[TASK INPUT]
◇ ◇ ◇ ◇ ◇
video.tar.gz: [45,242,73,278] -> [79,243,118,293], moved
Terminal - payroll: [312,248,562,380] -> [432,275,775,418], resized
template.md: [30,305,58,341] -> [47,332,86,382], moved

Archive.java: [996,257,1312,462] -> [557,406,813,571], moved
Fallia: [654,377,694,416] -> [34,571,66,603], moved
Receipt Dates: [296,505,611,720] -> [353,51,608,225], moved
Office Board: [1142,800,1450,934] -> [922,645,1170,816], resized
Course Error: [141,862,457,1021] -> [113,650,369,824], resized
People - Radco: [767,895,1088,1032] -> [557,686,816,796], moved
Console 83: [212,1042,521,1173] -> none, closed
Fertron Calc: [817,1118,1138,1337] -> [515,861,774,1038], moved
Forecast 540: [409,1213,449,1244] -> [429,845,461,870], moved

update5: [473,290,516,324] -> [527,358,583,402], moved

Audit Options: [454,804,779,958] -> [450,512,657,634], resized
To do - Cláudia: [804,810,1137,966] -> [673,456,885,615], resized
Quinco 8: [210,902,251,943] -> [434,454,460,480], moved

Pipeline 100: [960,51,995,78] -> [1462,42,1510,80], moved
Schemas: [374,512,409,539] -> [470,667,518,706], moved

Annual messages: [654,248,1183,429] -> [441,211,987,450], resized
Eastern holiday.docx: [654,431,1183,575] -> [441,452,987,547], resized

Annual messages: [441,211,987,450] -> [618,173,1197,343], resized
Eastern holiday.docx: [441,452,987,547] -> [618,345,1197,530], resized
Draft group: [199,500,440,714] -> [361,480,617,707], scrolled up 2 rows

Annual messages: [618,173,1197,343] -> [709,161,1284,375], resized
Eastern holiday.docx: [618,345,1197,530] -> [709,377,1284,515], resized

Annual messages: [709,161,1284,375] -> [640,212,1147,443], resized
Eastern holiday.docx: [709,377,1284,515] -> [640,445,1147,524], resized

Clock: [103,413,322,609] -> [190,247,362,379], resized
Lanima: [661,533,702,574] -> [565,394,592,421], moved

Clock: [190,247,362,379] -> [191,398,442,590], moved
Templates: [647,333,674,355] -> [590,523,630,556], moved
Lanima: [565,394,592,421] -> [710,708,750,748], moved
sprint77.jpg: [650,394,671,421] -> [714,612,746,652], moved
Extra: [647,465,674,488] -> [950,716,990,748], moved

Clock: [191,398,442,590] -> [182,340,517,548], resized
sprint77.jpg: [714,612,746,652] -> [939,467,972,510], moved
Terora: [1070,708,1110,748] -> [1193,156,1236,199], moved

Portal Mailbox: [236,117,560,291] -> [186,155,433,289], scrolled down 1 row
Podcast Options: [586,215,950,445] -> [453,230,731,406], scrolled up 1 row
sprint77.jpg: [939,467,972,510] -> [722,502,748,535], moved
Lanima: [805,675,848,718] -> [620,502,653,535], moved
◇ ◇ ◇ ◇ ◇
[TASK OBJECTIVE]
Every line from the one holding "sprint77.jpg: [714,612,746,652] ->" through the final line of the listing must be echoed exactly; leave out all other lines.

[EXPECTED OUTPUT]
sprint77.jpg: [714,612,746,652] -> [939,467,972,510], moved
Terora: [1070,708,1110,748] -> [1193,156,1236,199], moved

Portal Mailbox: [236,117,560,291] -> [186,155,433,289], scrolled down 1 row
Podcast Options: [586,215,950,445] -> [453,230,731,406], scrolled up 1 row
sprint77.jpg: [939,467,972,510] -> [722,502,748,535], moved
Lanima: [805,675,848,718] -> [620,502,653,535], moved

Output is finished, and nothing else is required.